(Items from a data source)

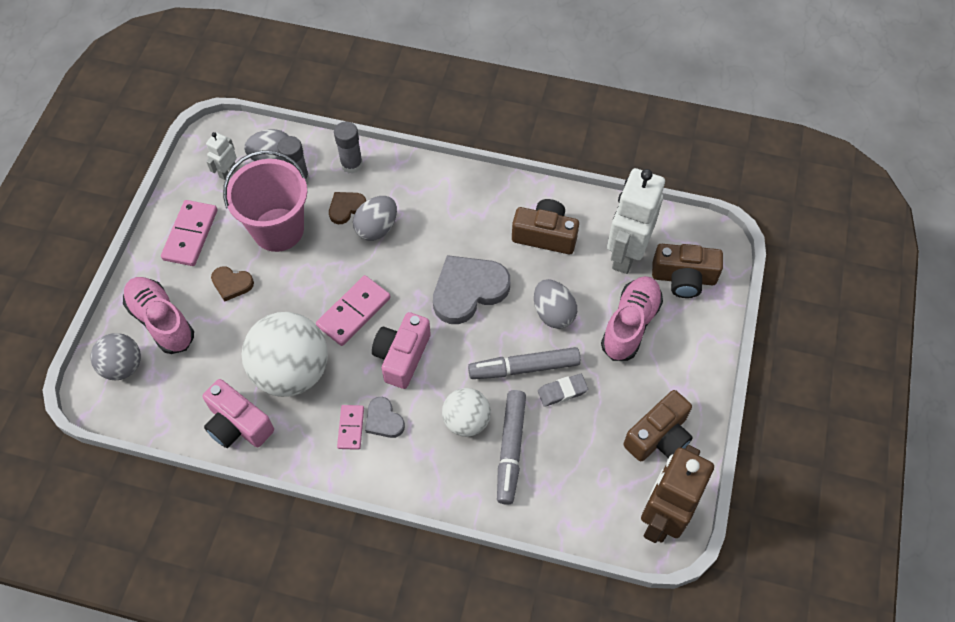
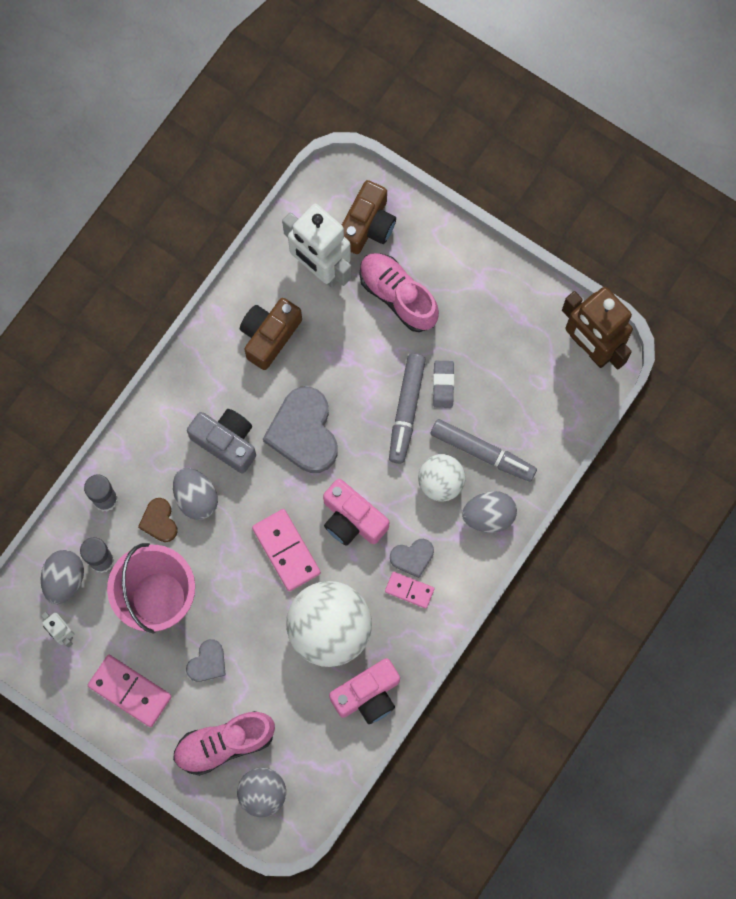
camera: 70 degrees left, 15 degrees up
brown heart [211,267,254,301] -> grey heart [186,639,226,682]
grey egg [534,279,577,329] -> grey egg moved to [462,491,517,533]
brown camera [623,390,693,461] -> none
none -> grey camera [187,409,256,473]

* ACTION ITEM: Set down exactly the lines beginning at the one that holds "grey egg [534,279,577,329]" and ending with the last line of the data.

* THE ANSWER:
grey egg [534,279,577,329] -> grey egg moved to [462,491,517,533]
brown camera [623,390,693,461] -> none
none -> grey camera [187,409,256,473]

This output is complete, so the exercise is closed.